━━━━━ EXTRACTED INFORMATION ━━━━━

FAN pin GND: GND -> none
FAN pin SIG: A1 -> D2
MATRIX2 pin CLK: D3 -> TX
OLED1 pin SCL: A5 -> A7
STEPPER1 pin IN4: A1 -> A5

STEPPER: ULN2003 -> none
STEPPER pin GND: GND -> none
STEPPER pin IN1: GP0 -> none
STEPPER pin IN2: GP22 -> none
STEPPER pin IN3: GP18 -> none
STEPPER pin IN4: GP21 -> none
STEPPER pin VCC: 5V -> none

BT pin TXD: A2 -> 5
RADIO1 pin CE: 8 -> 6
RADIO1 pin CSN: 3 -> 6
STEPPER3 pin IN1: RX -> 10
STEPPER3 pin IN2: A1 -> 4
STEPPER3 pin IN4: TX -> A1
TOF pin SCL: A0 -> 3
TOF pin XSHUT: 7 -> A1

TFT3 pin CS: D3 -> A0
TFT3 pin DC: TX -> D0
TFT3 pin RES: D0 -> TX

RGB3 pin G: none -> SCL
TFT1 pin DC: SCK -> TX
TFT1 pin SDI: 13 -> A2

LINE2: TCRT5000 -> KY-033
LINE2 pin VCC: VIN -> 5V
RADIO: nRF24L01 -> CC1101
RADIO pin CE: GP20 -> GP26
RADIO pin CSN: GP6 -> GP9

━━━━━

• EXERCISE AIM:
Write out exactly, and only, each line from the one with "STEPPER pin VCC: 5V -> none" down to the last line of the records above.

• EXERCISE RESPONSE:
STEPPER pin VCC: 5V -> none

BT pin TXD: A2 -> 5
RADIO1 pin CE: 8 -> 6
RADIO1 pin CSN: 3 -> 6
STEPPER3 pin IN1: RX -> 10
STEPPER3 pin IN2: A1 -> 4
STEPPER3 pin IN4: TX -> A1
TOF pin SCL: A0 -> 3
TOF pin XSHUT: 7 -> A1

TFT3 pin CS: D3 -> A0
TFT3 pin DC: TX -> D0
TFT3 pin RES: D0 -> TX

RGB3 pin G: none -> SCL
TFT1 pin DC: SCK -> TX
TFT1 pin SDI: 13 -> A2

LINE2: TCRT5000 -> KY-033
LINE2 pin VCC: VIN -> 5V
RADIO: nRF24L01 -> CC1101
RADIO pin CE: GP20 -> GP26
RADIO pin CSN: GP6 -> GP9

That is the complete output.